▶ WHAT IS EXPECTED: Copy exactly, beginning with the line holding "DRIVER pin IN2: A4 -> B4" and ending with the final line of the data beneath this task; copy nothing else, and leave out every picture.

Start of MATERIAL SHOWN

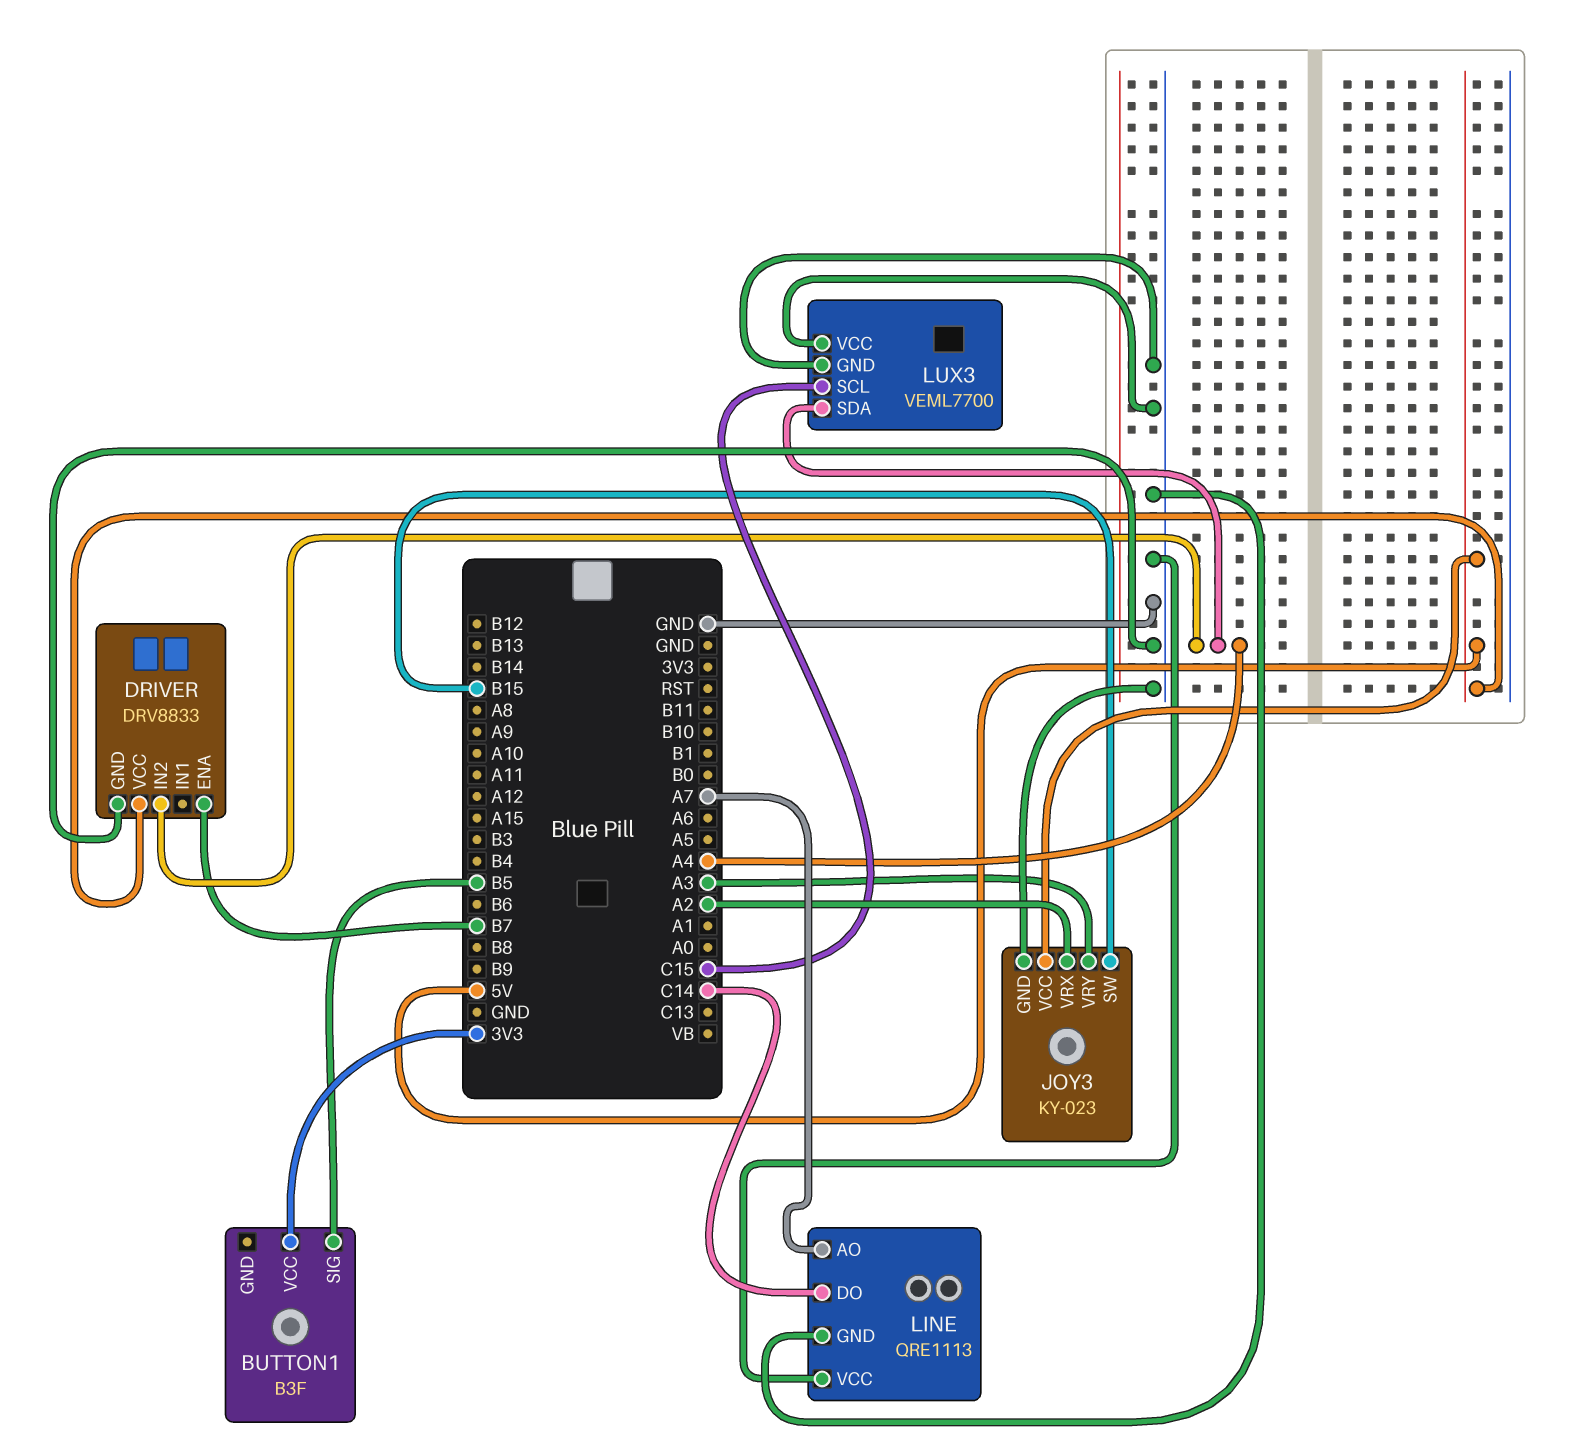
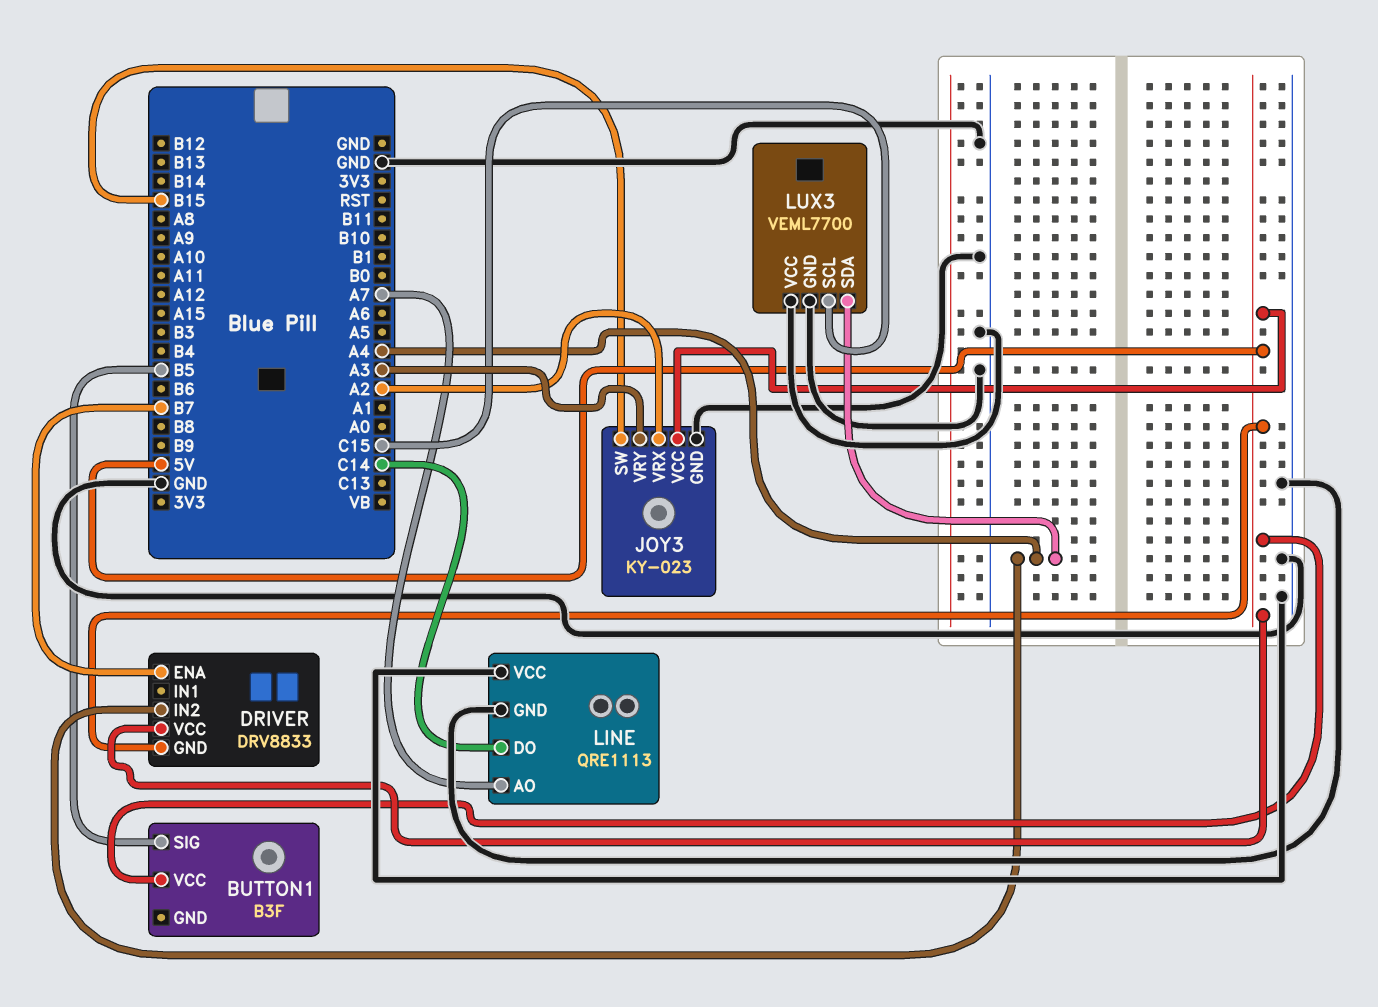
BUTTON1 pin VCC: 3V3 -> 5V
DRIVER pin GND: GND -> 5V

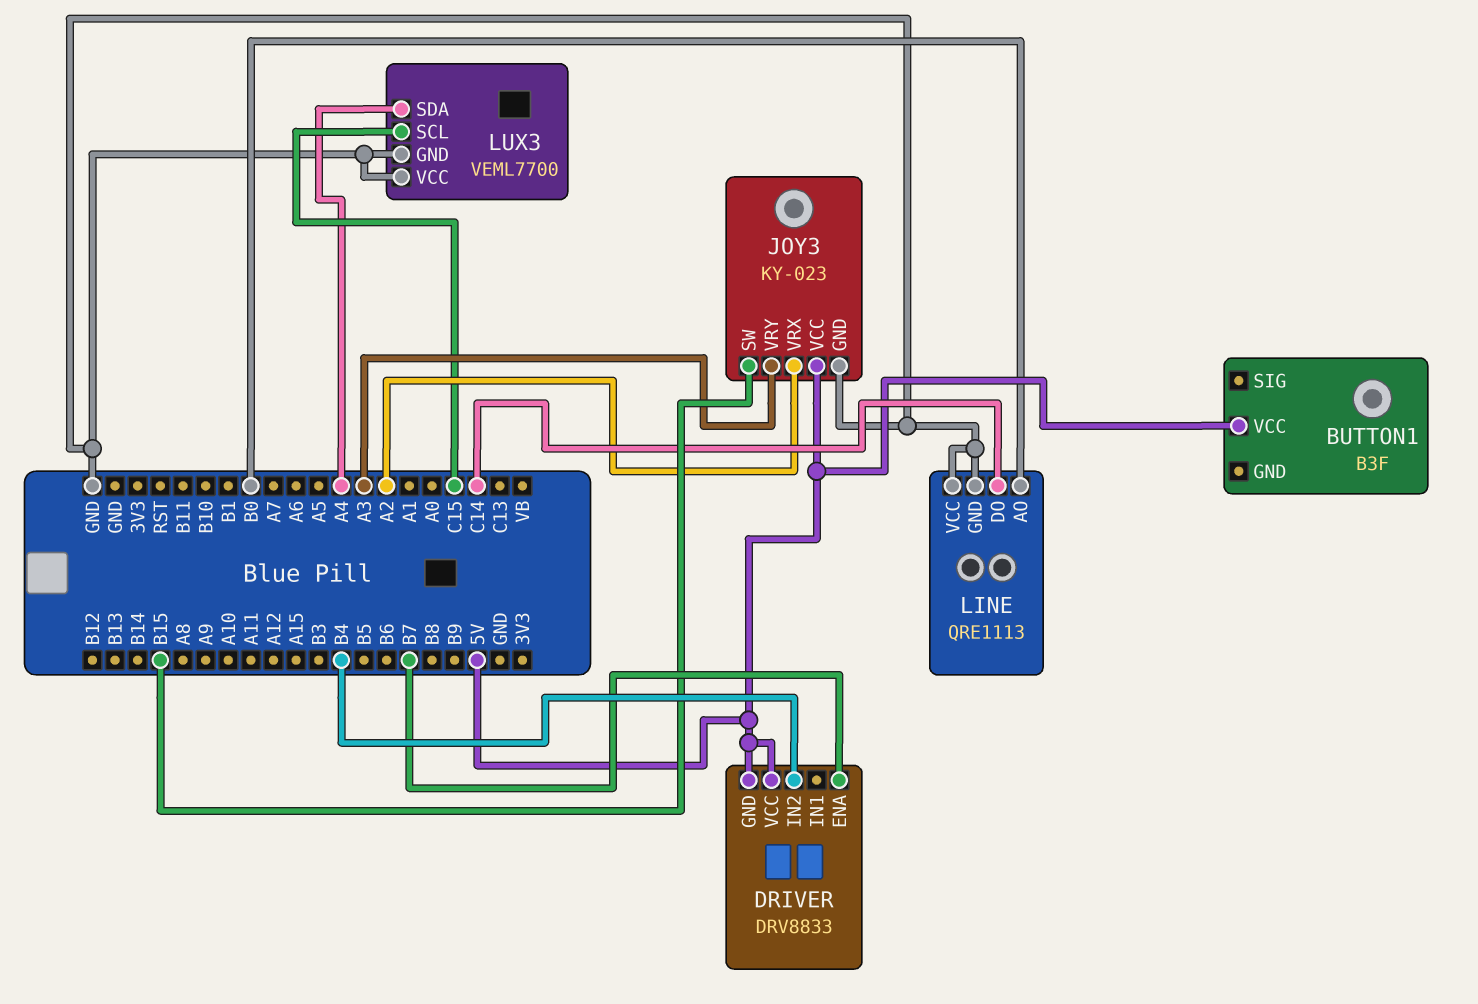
BUTTON1 pin SIG: B5 -> none
DRIVER pin IN2: A4 -> B4
LINE pin AO: A7 -> B0

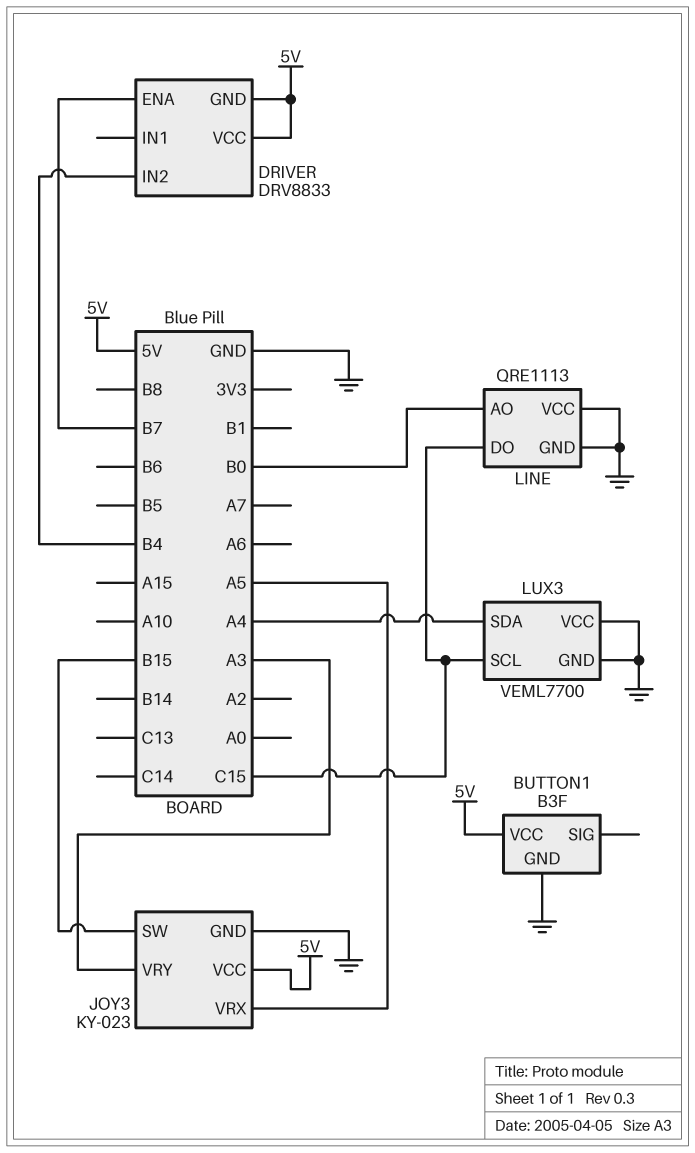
BUTTON1 pin GND: none -> GND
JOY3 pin VRX: A2 -> A5
LINE pin DO: C14 -> C15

End of MATERIAL SHOWN

▶ ANSWER TO THIS EXERCISE:
DRIVER pin IN2: A4 -> B4
LINE pin AO: A7 -> B0

BUTTON1 pin GND: none -> GND
JOY3 pin VRX: A2 -> A5
LINE pin DO: C14 -> C15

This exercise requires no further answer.